Requirement –
Copy the following data exactly and drop the pictures.

Source material –
***
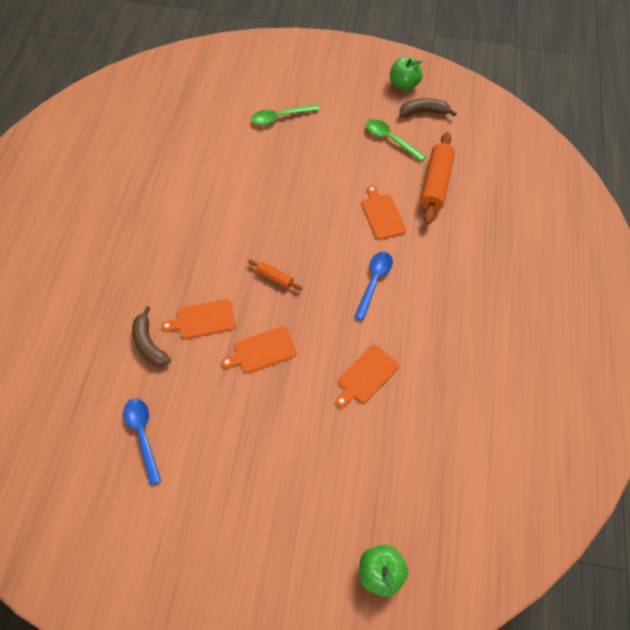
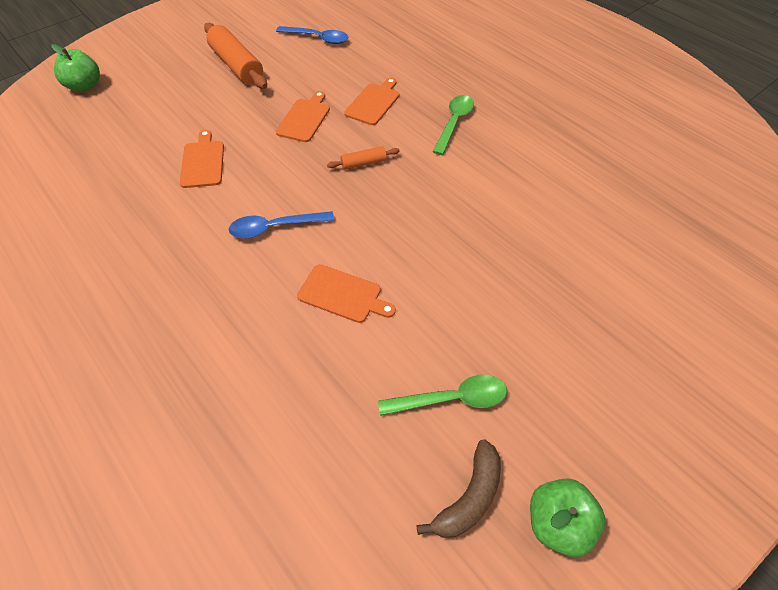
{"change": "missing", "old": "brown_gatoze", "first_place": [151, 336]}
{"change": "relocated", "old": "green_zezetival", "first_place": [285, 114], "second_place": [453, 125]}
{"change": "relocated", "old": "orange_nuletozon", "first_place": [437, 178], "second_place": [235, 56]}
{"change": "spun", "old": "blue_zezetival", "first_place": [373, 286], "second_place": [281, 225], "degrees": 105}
***
Answer space –
{"change": "missing", "old": "brown_gatoze", "first_place": [151, 336]}
{"change": "relocated", "old": "green_zezetival", "first_place": [285, 114], "second_place": [453, 125]}
{"change": "relocated", "old": "orange_nuletozon", "first_place": [437, 178], "second_place": [235, 56]}
{"change": "spun", "old": "blue_zezetival", "first_place": [373, 286], "second_place": [281, 225], "degrees": 105}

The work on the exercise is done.